[INFORMATION — start]
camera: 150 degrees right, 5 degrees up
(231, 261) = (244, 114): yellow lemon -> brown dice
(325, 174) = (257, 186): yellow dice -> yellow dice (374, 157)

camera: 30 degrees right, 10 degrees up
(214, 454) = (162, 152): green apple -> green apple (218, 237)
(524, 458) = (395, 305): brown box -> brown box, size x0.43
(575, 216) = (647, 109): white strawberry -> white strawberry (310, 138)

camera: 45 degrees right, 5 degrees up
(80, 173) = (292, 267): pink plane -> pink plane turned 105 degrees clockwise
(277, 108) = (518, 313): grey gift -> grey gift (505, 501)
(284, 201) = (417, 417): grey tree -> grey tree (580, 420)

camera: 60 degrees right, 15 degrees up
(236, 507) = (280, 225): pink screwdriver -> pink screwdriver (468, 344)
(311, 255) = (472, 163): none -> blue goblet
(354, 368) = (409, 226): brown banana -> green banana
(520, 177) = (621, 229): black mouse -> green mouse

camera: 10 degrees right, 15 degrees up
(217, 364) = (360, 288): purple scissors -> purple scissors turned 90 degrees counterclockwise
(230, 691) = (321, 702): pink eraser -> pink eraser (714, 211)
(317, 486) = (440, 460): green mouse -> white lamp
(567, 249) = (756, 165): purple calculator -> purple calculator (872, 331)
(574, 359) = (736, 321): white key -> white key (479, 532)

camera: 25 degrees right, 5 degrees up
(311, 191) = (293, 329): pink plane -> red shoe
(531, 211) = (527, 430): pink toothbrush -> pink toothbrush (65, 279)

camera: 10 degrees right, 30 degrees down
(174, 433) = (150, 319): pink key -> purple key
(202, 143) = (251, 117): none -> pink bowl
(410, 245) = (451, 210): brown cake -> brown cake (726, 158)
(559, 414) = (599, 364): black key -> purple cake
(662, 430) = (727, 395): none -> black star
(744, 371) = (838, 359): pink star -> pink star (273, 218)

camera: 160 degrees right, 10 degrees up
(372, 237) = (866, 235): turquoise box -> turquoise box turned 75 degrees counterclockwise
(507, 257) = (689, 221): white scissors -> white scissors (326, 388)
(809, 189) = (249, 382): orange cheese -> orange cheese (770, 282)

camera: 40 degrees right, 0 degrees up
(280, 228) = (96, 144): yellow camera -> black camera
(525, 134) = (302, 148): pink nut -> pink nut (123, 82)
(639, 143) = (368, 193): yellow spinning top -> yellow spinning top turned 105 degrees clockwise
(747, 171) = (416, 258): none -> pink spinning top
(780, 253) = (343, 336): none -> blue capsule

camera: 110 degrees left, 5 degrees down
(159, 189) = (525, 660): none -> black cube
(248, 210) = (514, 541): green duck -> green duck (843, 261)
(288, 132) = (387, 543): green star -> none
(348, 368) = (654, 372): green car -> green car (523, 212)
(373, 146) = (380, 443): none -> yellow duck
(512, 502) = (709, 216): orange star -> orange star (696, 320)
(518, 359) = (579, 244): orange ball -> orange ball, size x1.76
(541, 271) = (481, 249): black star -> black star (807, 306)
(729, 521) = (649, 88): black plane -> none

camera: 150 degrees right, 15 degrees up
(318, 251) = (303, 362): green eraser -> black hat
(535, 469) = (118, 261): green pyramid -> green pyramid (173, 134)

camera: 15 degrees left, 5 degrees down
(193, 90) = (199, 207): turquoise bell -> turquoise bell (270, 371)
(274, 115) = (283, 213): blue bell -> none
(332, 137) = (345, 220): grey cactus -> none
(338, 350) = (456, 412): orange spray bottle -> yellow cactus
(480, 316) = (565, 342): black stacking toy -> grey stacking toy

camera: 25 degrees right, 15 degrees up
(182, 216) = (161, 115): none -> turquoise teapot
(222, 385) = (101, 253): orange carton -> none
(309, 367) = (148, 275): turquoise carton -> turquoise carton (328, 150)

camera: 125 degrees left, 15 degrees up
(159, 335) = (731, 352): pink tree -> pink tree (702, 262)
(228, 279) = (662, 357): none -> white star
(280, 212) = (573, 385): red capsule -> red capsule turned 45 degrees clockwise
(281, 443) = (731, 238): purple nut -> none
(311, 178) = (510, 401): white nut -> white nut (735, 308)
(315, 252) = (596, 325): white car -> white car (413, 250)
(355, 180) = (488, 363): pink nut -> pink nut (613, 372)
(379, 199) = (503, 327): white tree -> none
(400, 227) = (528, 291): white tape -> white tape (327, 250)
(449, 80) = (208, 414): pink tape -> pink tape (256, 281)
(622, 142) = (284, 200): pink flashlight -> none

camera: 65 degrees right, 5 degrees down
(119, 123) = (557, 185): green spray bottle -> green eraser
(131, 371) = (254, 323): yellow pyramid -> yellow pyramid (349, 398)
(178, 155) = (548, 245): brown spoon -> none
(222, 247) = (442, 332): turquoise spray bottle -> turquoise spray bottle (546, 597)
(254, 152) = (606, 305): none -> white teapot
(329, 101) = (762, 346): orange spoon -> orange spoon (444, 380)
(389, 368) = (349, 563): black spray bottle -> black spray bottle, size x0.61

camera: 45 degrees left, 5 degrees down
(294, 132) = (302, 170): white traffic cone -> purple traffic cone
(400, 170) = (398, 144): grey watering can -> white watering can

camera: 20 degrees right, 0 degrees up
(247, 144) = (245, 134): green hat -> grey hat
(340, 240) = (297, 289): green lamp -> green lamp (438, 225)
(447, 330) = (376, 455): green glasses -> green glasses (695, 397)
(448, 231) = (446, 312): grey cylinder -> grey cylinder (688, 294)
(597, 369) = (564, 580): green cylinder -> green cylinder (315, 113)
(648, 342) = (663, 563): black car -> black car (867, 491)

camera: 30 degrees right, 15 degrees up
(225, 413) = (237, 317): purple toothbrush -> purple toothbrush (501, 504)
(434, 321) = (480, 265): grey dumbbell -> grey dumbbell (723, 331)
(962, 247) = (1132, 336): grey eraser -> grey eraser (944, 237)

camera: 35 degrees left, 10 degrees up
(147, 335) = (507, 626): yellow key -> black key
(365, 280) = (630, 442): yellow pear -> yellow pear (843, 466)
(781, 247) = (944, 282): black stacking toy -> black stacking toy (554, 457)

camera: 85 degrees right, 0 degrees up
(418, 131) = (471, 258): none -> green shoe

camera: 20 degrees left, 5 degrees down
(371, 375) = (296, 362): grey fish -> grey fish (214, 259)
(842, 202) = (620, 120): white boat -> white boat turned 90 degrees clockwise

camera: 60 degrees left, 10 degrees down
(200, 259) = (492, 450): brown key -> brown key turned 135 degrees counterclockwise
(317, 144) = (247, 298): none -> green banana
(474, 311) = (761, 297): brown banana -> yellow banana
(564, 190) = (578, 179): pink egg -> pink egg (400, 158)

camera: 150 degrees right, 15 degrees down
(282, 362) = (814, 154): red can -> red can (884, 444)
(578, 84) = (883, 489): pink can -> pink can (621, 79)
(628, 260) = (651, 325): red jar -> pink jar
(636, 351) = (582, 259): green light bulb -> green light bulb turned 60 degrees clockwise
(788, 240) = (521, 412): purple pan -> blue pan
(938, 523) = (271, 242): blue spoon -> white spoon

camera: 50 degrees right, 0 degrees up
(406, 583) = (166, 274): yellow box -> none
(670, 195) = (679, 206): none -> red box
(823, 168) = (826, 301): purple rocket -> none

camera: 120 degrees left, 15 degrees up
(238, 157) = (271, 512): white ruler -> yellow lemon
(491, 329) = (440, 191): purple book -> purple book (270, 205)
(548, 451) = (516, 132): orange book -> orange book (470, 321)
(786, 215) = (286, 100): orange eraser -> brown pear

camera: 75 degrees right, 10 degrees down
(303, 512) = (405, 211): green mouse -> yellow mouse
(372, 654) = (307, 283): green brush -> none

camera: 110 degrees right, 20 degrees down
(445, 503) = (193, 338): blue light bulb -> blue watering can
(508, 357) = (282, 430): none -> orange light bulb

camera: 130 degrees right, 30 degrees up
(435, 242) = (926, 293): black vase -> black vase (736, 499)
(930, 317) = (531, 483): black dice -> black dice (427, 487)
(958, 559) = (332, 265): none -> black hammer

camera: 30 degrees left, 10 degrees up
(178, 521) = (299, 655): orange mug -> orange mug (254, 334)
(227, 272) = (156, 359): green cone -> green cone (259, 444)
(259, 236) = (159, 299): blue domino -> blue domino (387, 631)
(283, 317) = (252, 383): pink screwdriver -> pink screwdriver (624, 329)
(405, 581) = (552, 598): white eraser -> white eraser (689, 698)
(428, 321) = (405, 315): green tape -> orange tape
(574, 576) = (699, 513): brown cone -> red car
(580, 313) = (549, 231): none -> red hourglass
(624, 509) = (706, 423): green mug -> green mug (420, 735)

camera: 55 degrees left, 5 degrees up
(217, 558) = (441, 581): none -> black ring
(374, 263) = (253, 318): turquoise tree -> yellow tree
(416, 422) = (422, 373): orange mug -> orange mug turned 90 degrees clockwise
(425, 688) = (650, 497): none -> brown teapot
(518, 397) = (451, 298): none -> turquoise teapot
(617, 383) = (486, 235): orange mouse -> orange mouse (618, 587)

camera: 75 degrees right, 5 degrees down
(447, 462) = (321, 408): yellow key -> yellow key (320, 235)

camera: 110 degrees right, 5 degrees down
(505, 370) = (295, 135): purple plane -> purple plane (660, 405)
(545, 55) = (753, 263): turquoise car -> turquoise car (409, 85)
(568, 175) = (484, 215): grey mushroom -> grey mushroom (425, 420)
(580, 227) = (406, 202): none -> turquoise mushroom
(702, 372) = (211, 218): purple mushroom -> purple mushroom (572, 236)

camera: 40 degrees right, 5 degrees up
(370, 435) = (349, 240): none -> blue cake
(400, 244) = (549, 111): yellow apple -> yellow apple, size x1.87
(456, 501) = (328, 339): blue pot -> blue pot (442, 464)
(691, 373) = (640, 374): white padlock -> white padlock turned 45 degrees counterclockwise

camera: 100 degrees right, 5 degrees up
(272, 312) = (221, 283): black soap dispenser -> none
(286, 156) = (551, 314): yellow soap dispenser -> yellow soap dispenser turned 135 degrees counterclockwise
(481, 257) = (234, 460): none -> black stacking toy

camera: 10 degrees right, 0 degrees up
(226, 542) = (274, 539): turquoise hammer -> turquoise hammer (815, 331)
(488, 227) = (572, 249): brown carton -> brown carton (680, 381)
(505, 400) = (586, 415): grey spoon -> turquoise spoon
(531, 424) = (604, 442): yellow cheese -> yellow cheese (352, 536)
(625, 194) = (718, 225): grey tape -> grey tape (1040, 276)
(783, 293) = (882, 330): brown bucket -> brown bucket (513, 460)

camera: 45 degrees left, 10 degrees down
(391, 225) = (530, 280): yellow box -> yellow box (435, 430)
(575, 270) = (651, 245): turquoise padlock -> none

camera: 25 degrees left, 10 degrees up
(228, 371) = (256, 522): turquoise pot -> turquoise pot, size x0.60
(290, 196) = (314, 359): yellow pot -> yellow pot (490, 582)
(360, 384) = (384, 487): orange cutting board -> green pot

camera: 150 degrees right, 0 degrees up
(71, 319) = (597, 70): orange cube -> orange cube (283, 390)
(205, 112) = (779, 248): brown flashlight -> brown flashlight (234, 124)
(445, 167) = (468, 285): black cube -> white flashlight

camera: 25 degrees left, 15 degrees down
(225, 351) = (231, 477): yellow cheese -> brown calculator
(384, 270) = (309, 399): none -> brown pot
[INFORMATION — finish]
▶ _WHAT YOU ARE ASKED TO DO_: Taking the records above, retype every line from the one with "(628, 260) = (651, 325): red jar -> pink jar" down to the one with "(823, 168) = (826, 301): purple", exactly and with nothing else.

▶ _SOLVED EXERCISE_:
(628, 260) = (651, 325): red jar -> pink jar
(636, 351) = (582, 259): green light bulb -> green light bulb turned 60 degrees clockwise
(788, 240) = (521, 412): purple pan -> blue pan
(938, 523) = (271, 242): blue spoon -> white spoon

camera: 50 degrees right, 0 degrees up
(406, 583) = (166, 274): yellow box -> none
(670, 195) = (679, 206): none -> red box
(823, 168) = (826, 301): purple rocket -> none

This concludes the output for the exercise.